### Exercise goal
Output only the lines of the entries that follow, starting at the one with "green apple [315,151,363,198]" and running down to the one with "white notebook [629,221,726,306]", both included and unchanged.

### Records for the exercise
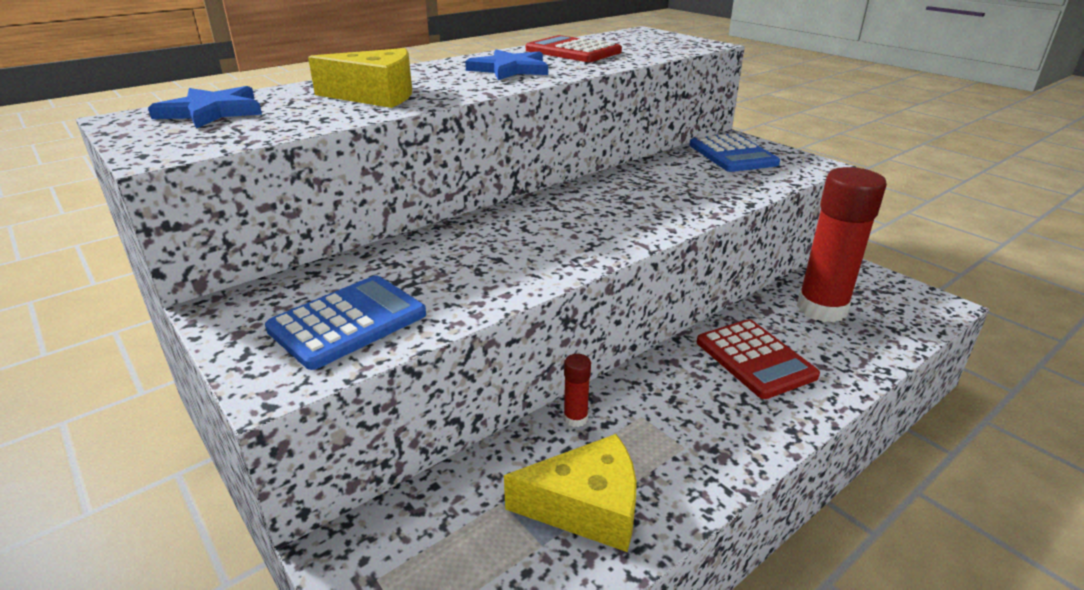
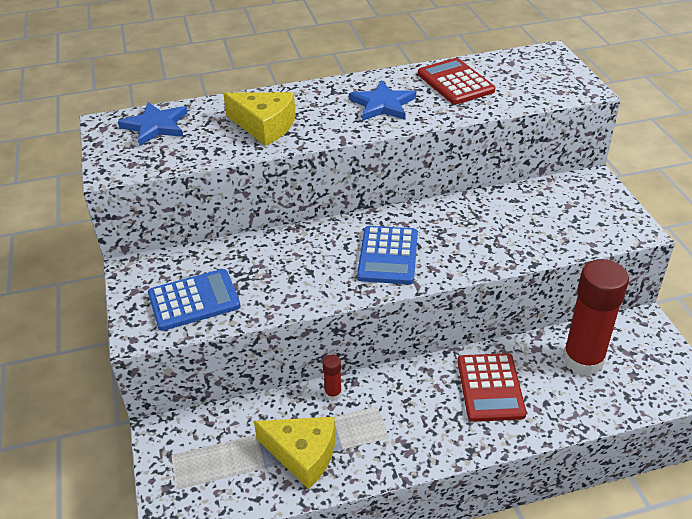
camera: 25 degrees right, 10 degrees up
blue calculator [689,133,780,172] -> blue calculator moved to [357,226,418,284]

---

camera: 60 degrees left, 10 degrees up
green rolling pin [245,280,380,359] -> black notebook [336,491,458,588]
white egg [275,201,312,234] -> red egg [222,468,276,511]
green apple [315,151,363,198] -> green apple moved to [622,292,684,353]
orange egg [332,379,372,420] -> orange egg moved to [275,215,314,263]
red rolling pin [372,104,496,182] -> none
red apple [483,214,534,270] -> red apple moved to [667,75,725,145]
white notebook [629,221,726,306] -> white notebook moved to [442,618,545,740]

* * *

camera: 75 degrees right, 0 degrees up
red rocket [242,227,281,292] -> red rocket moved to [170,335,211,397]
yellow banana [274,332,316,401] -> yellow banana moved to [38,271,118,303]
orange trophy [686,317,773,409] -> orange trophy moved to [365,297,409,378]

### Written response
green apple [315,151,363,198] -> green apple moved to [622,292,684,353]
orange egg [332,379,372,420] -> orange egg moved to [275,215,314,263]
red rolling pin [372,104,496,182] -> none
red apple [483,214,534,270] -> red apple moved to [667,75,725,145]
white notebook [629,221,726,306] -> white notebook moved to [442,618,545,740]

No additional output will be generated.